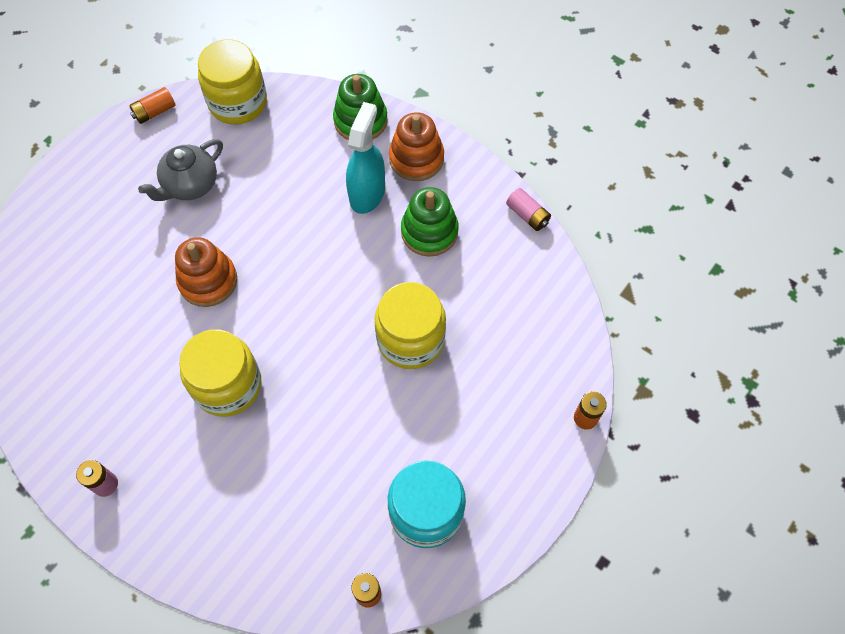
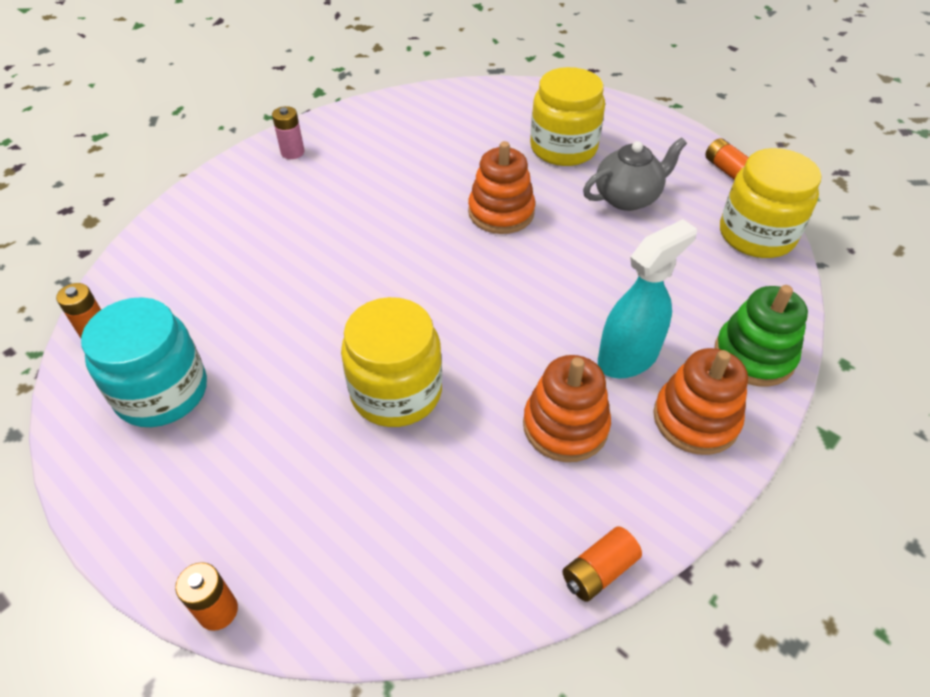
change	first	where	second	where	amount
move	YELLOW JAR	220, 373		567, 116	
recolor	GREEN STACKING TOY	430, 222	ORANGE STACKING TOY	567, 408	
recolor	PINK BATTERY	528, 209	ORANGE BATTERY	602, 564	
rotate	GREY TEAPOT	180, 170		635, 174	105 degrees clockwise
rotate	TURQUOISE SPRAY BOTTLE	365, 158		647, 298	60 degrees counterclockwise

> THE TASK:
Print all the lines above again exactly, without any pictures.

> ANSWER SPACE:
change	first	where	second	where	amount
move	YELLOW JAR	220, 373		567, 116	
recolor	GREEN STACKING TOY	430, 222	ORANGE STACKING TOY	567, 408	
recolor	PINK BATTERY	528, 209	ORANGE BATTERY	602, 564	
rotate	GREY TEAPOT	180, 170		635, 174	105 degrees clockwise
rotate	TURQUOISE SPRAY BOTTLE	365, 158		647, 298	60 degrees counterclockwise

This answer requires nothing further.